■ Exercise instructions ■
A complete answer retypes each of the records below precisely and includes none of the pictures.

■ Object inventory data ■
# # # # #

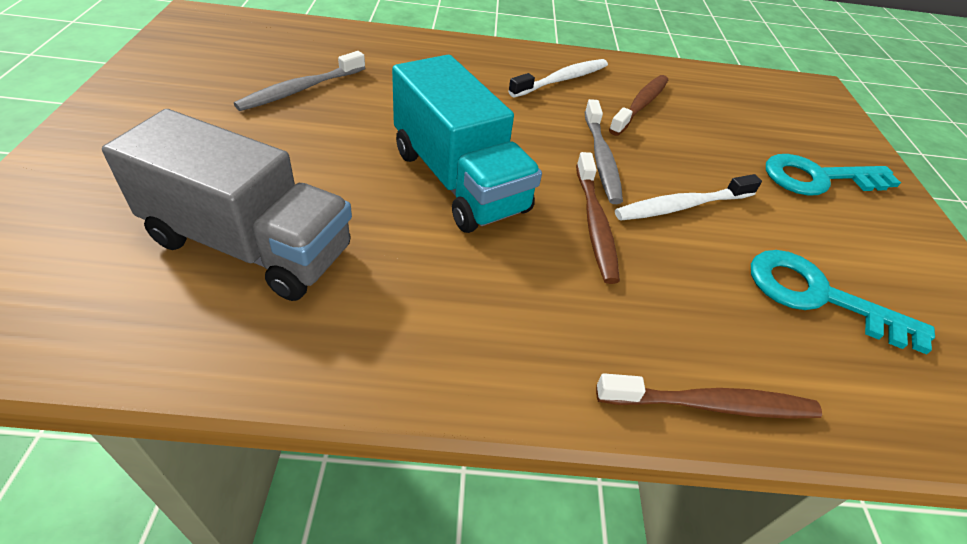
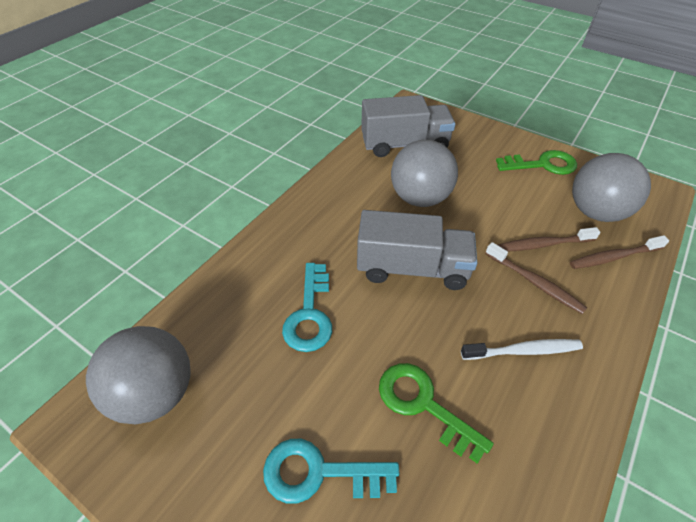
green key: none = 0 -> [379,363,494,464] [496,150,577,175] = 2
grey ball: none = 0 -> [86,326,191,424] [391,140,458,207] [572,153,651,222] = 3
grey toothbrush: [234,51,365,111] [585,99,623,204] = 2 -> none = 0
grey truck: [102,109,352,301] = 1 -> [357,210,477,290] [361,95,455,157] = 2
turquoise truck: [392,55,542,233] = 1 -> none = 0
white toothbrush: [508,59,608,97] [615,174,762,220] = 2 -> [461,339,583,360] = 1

# # # # #

■ Answer for this exercise ■
green key: none = 0 -> [379,363,494,464] [496,150,577,175] = 2
grey ball: none = 0 -> [86,326,191,424] [391,140,458,207] [572,153,651,222] = 3
grey toothbrush: [234,51,365,111] [585,99,623,204] = 2 -> none = 0
grey truck: [102,109,352,301] = 1 -> [357,210,477,290] [361,95,455,157] = 2
turquoise truck: [392,55,542,233] = 1 -> none = 0
white toothbrush: [508,59,608,97] [615,174,762,220] = 2 -> [461,339,583,360] = 1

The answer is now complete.